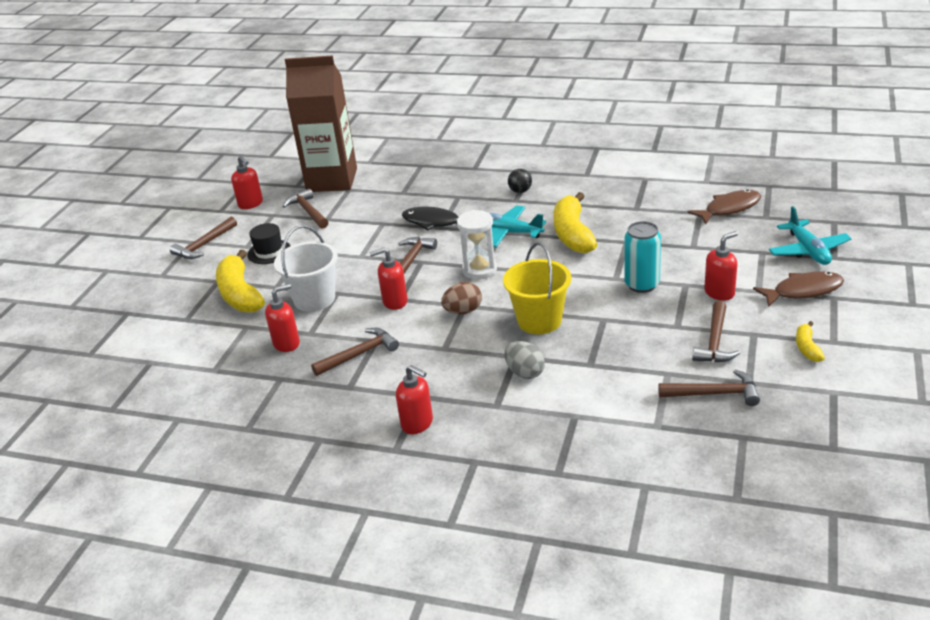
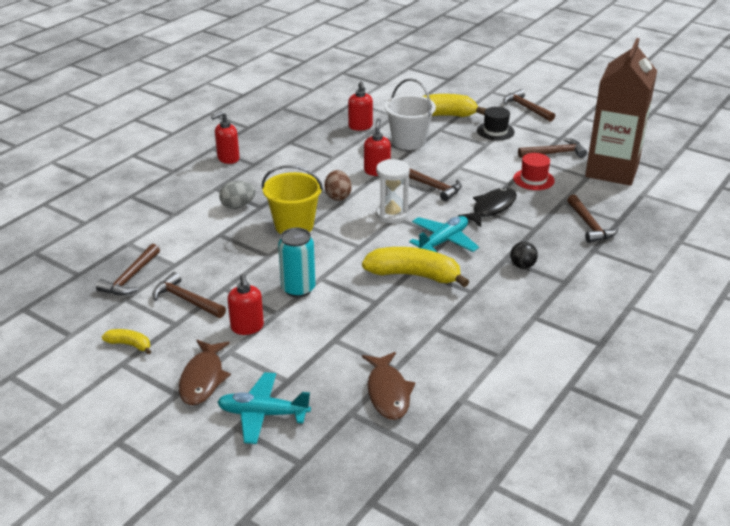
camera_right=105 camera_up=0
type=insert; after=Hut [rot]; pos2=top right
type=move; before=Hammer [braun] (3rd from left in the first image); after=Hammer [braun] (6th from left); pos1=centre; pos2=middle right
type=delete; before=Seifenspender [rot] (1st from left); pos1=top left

━━━━━━━━━━

Could you write out, exactly as given, the lines from the one holding "type=insert; after=Hut [rot]; pos2=top right" through the end of the listing, and nothing else?

— COMPLETED TASK —
type=insert; after=Hut [rot]; pos2=top right
type=move; before=Hammer [braun] (3rd from left in the first image); after=Hammer [braun] (6th from left); pos1=centre; pos2=middle right
type=delete; before=Seifenspender [rot] (1st from left); pos1=top left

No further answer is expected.